### Required work
Retype the rows from the line with "Question: Considering the" to the line with "Answer: (A)", both lines included, keeping every character as it appears.

### Information provided
○ ○ ○ ○ ○

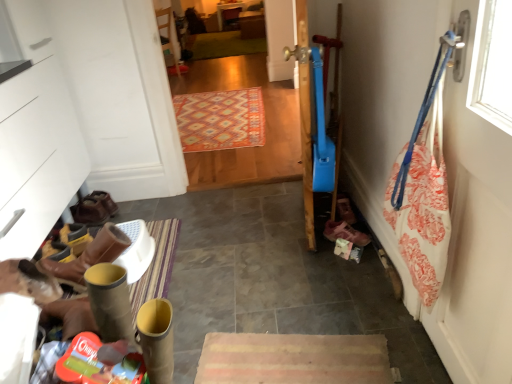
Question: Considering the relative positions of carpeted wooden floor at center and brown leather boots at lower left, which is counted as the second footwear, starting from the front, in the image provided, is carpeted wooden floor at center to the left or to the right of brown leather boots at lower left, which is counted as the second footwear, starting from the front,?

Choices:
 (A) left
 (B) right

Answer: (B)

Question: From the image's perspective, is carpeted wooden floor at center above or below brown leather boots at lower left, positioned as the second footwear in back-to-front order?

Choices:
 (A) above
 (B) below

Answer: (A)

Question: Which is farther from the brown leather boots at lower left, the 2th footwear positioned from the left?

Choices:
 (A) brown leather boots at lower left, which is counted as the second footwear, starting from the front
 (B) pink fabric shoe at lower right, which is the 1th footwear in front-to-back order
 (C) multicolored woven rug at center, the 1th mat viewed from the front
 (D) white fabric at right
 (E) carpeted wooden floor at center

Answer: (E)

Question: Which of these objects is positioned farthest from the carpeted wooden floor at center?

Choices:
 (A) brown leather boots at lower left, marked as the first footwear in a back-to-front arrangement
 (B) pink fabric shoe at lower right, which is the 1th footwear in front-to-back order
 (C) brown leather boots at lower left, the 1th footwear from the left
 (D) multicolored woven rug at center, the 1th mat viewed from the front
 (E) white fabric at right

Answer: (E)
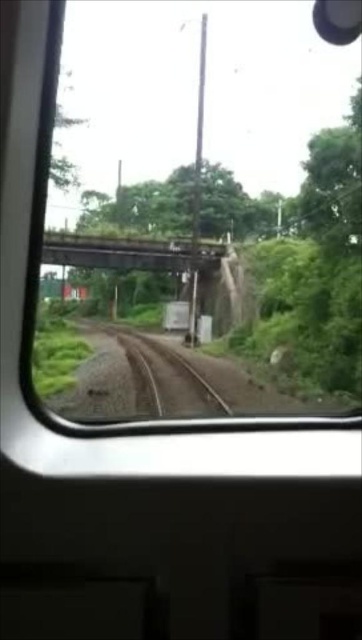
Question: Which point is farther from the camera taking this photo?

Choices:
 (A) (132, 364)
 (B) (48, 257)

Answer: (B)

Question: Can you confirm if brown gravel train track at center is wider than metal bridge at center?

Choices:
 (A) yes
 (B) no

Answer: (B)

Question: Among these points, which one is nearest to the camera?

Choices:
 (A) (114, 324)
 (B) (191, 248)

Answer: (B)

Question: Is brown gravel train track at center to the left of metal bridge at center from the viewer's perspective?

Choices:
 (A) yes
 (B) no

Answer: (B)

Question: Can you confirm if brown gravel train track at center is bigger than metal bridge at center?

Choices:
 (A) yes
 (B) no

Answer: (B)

○ ○ ○ ○ ○

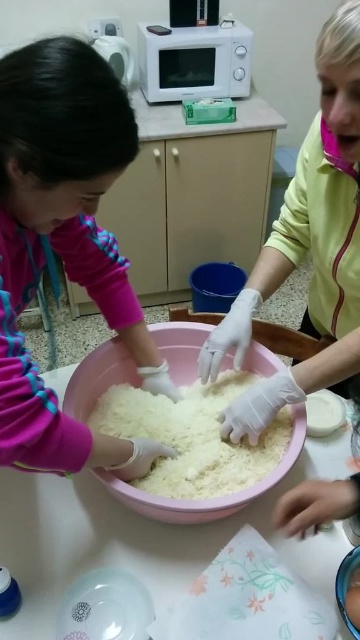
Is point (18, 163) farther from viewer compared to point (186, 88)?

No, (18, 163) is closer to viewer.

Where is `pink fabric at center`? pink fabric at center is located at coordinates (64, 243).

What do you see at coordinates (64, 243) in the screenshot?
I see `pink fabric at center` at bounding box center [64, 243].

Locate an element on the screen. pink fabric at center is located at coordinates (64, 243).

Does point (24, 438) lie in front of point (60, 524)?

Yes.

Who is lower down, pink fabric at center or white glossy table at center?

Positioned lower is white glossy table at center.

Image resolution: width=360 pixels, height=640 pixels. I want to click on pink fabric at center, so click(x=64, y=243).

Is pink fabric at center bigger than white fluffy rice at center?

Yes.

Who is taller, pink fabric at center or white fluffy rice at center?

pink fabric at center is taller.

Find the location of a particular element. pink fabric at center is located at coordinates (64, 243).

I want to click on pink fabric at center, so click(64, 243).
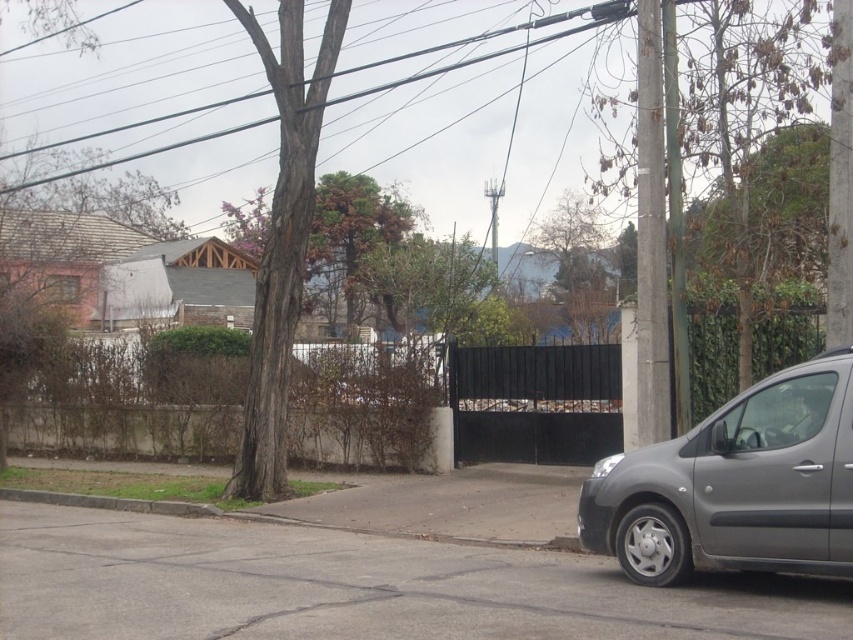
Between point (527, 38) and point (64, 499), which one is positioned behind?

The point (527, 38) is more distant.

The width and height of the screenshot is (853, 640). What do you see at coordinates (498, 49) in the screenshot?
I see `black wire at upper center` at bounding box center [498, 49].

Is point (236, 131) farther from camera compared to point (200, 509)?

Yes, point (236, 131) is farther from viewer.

○ ○ ○ ○ ○

### Solution
Question: Considering the relative positions of carpeted wooden floor at center and brown leather boots at lower left, which is counted as the second footwear, starting from the front, in the image provided, is carpeted wooden floor at center to the left or to the right of brown leather boots at lower left, which is counted as the second footwear, starting from the front,?

Choices:
 (A) left
 (B) right

Answer: (B)

Question: From the image's perspective, is carpeted wooden floor at center above or below brown leather boots at lower left, positioned as the second footwear in back-to-front order?

Choices:
 (A) above
 (B) below

Answer: (A)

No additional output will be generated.